*** Data to use ***

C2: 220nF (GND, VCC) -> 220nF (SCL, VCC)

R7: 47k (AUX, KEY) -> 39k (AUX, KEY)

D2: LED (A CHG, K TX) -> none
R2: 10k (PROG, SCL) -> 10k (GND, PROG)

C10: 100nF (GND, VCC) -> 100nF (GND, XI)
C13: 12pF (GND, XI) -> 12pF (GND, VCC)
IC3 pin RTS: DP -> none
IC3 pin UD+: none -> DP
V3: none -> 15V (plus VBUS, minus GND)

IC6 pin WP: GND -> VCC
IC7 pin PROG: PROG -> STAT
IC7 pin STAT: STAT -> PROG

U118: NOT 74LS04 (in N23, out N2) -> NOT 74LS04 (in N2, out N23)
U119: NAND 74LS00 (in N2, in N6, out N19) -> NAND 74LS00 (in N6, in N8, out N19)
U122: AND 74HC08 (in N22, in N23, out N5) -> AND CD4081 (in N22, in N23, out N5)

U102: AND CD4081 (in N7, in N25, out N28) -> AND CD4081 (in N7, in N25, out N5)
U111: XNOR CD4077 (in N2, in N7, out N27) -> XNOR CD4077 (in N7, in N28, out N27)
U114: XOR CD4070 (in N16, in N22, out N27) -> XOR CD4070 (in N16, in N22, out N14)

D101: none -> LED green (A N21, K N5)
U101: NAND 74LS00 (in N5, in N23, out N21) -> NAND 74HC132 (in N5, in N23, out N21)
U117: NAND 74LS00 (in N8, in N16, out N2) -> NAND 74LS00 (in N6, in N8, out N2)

*** End of Data to use ***

Action item
Where the listing above has a line with "IC3 pin RTS: DP -> none", start there, and output every line exactly through the line with "U119: NAND 74LS00", which is also included.

Your solution
IC3 pin RTS: DP -> none
IC3 pin UD+: none -> DP
V3: none -> 15V (plus VBUS, minus GND)

IC6 pin WP: GND -> VCC
IC7 pin PROG: PROG -> STAT
IC7 pin STAT: STAT -> PROG

U118: NOT 74LS04 (in N23, out N2) -> NOT 74LS04 (in N2, out N23)
U119: NAND 74LS00 (in N2, in N6, out N19) -> NAND 74LS00 (in N6, in N8, out N19)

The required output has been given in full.